GIVEN RECORDS:
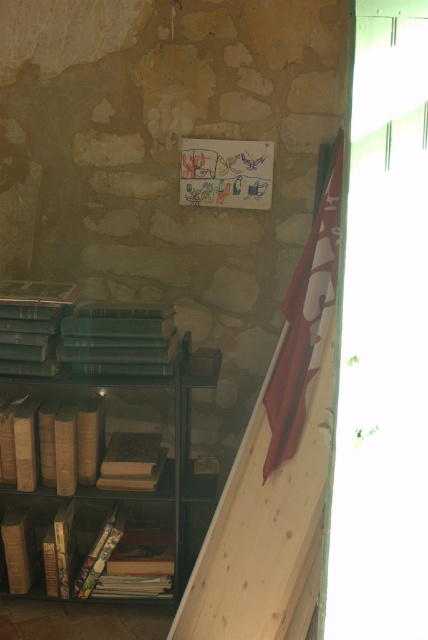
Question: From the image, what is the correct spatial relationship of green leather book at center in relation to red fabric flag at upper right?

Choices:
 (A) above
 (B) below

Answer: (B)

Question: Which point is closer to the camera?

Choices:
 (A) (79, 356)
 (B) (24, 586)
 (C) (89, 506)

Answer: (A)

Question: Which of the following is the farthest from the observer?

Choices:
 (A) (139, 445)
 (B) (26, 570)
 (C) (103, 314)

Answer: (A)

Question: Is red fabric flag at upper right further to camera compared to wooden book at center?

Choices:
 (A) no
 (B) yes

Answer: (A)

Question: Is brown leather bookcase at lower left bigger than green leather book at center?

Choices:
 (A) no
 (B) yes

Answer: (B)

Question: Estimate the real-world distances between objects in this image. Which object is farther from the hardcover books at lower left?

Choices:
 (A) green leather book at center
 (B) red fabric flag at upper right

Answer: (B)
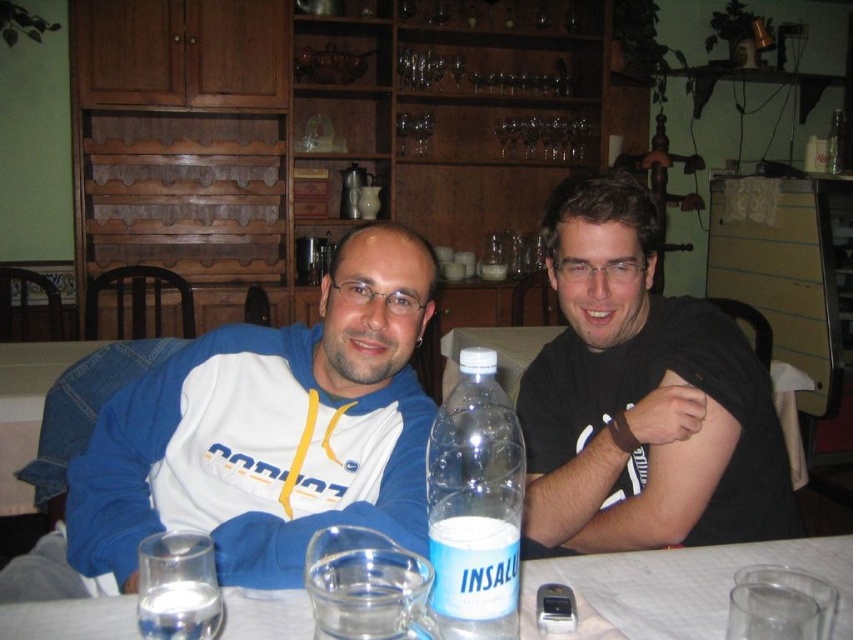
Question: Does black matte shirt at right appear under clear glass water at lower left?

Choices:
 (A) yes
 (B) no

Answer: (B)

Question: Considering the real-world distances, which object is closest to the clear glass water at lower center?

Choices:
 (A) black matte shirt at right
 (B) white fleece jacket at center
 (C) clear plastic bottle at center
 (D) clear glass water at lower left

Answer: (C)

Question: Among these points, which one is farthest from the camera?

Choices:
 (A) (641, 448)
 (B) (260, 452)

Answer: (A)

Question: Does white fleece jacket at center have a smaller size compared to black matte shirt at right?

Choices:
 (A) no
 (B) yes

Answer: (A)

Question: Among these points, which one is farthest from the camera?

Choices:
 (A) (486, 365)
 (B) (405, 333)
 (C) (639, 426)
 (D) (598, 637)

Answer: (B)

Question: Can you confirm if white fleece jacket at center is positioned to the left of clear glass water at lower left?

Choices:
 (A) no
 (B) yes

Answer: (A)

TASK ITEM: Return every line of the listing above that contains the word "world". Treat uppercase and lowercase letters as different.

ANSWER:
Question: Estimate the real-world distances between objects in this image. Which object is farther from the hardcover books at lower left?
Question: Considering the real-world distances, which object is closest to the clear glass water at lower center?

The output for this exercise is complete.